* **Task**: Below are the records; copy every line in them that holds the string "yellow".

# # # # #

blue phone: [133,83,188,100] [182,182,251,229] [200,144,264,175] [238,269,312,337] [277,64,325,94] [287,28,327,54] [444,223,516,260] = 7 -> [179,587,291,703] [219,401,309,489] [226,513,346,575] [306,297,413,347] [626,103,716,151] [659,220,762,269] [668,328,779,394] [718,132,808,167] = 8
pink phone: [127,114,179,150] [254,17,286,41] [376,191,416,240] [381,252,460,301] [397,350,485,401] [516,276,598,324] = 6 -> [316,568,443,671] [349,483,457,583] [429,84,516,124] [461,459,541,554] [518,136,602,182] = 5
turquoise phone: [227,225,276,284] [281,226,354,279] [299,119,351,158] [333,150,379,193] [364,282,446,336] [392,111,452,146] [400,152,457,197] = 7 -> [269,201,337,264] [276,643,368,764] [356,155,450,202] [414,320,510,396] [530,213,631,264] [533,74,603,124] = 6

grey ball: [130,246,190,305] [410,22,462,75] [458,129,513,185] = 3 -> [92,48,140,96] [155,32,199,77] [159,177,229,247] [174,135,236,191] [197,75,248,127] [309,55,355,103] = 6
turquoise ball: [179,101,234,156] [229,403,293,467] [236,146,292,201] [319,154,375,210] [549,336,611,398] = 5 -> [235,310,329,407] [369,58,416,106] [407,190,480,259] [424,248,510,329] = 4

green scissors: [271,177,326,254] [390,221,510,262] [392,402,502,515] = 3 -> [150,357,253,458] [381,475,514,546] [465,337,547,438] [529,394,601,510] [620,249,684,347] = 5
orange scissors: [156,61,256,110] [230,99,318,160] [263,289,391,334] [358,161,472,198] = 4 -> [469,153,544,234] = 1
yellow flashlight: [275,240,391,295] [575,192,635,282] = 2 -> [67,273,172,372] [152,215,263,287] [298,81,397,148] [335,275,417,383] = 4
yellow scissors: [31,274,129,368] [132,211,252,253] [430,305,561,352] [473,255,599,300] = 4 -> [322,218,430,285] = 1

# # # # #

* **Exercise answer**:
yellow flashlight: [275,240,391,295] [575,192,635,282] = 2 -> [67,273,172,372] [152,215,263,287] [298,81,397,148] [335,275,417,383] = 4
yellow scissors: [31,274,129,368] [132,211,252,253] [430,305,561,352] [473,255,599,300] = 4 -> [322,218,430,285] = 1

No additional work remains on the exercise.